» **Your instructions**:
Once the line with "(373, 274) = (358, 202): none" is found, write it out along with each later line exactly, through the end of the entries, skipping every picture.

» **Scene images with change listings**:
BEGIN

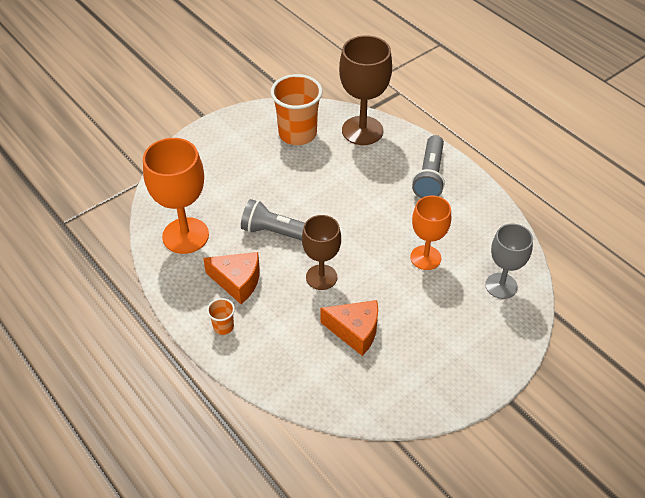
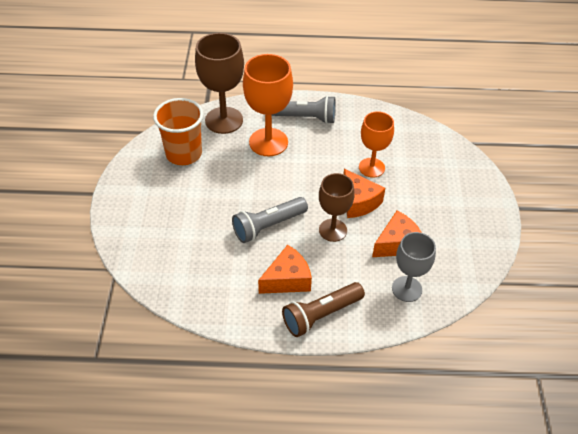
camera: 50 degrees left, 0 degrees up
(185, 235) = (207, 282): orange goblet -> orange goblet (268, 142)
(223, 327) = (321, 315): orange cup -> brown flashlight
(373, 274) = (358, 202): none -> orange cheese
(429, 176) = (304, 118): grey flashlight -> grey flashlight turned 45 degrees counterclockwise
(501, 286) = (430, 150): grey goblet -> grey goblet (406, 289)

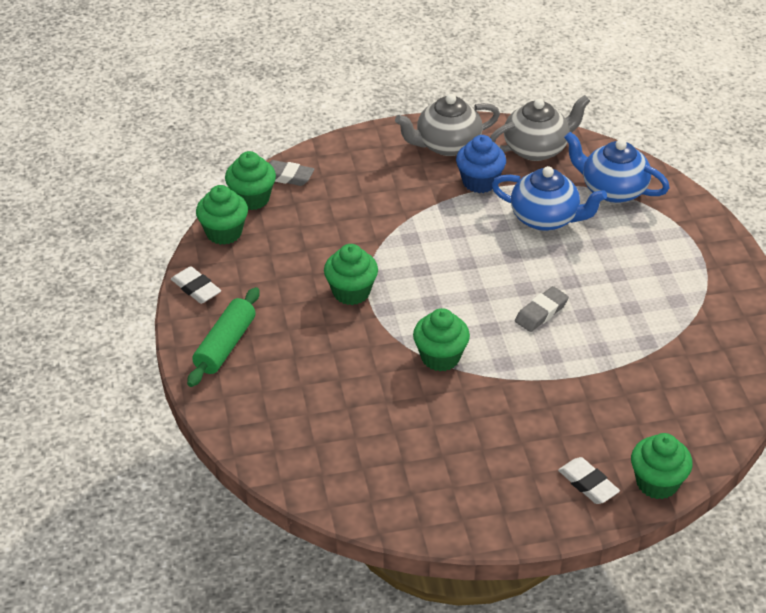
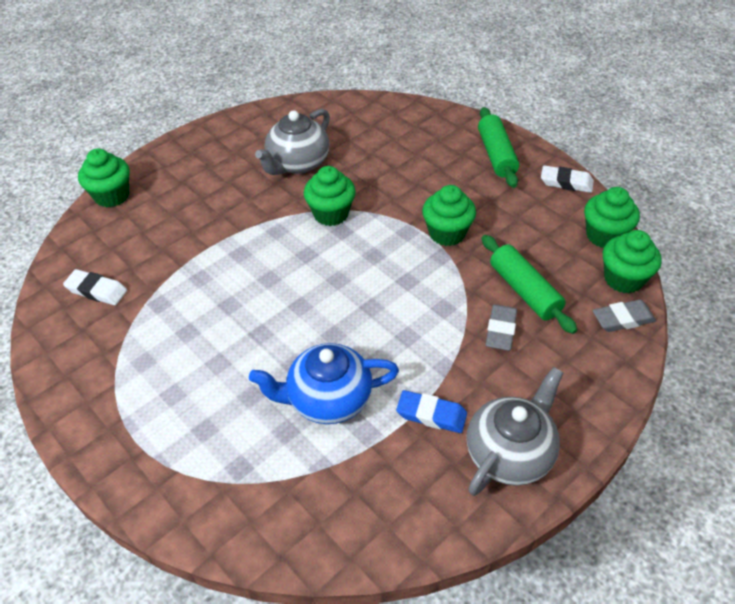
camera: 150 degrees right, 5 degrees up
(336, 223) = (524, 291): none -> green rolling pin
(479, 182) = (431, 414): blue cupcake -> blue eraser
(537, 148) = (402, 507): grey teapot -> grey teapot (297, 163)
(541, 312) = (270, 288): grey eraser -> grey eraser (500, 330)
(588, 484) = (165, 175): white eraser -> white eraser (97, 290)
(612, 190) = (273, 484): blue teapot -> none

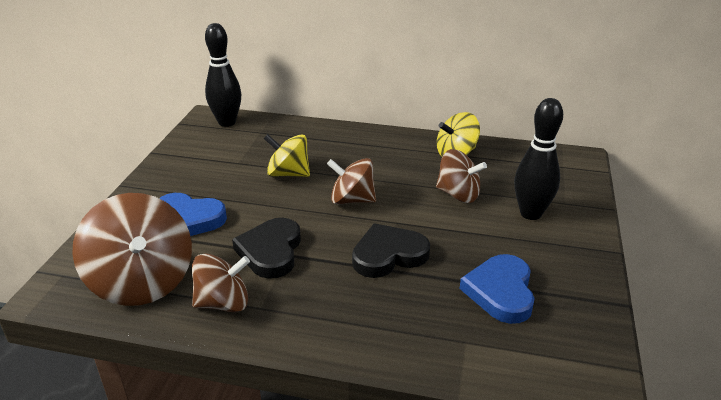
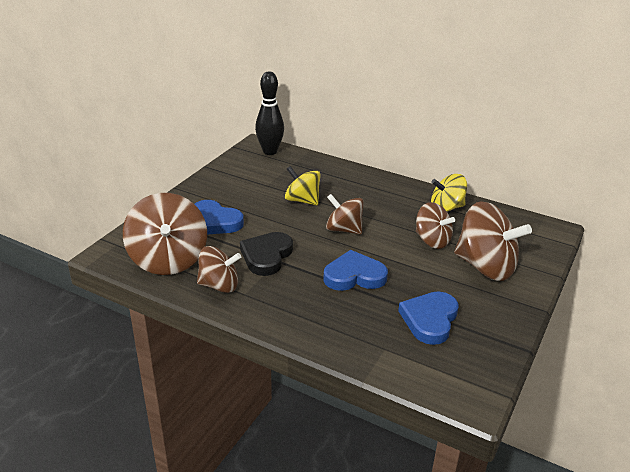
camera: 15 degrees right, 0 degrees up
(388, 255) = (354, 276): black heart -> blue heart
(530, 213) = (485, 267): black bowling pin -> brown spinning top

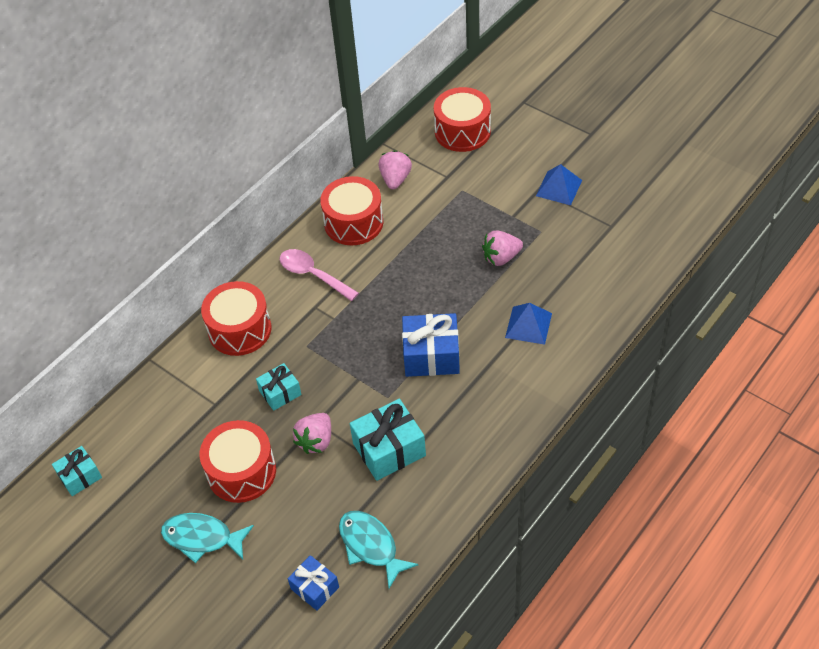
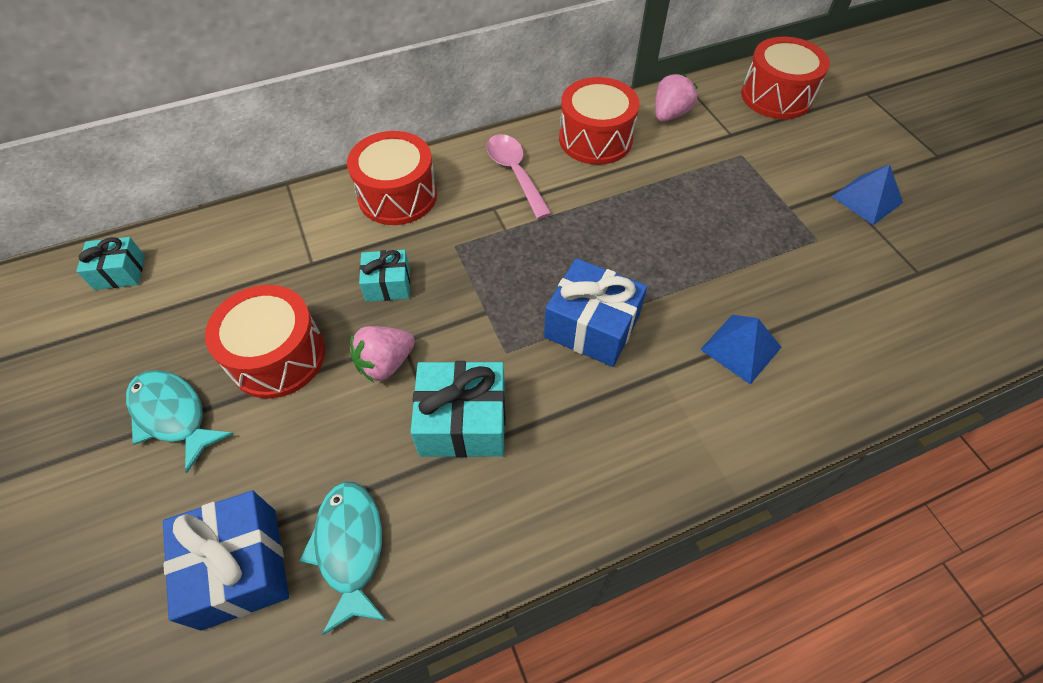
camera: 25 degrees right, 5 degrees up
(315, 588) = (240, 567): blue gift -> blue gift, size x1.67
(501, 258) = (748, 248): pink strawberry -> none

END

» **Written response**:
(373, 274) = (358, 202): none -> orange cheese
(429, 176) = (304, 118): grey flashlight -> grey flashlight turned 45 degrees counterclockwise
(501, 286) = (430, 150): grey goblet -> grey goblet (406, 289)

camera: 150 degrees right, 5 degrees up
(336, 223) = (524, 291): none -> green rolling pin
(479, 182) = (431, 414): blue cupcake -> blue eraser
(537, 148) = (402, 507): grey teapot -> grey teapot (297, 163)
(541, 312) = (270, 288): grey eraser -> grey eraser (500, 330)
(588, 484) = (165, 175): white eraser -> white eraser (97, 290)
(612, 190) = (273, 484): blue teapot -> none

camera: 15 degrees right, 0 degrees up
(388, 255) = (354, 276): black heart -> blue heart
(530, 213) = (485, 267): black bowling pin -> brown spinning top

camera: 25 degrees right, 5 degrees up
(315, 588) = (240, 567): blue gift -> blue gift, size x1.67
(501, 258) = (748, 248): pink strawberry -> none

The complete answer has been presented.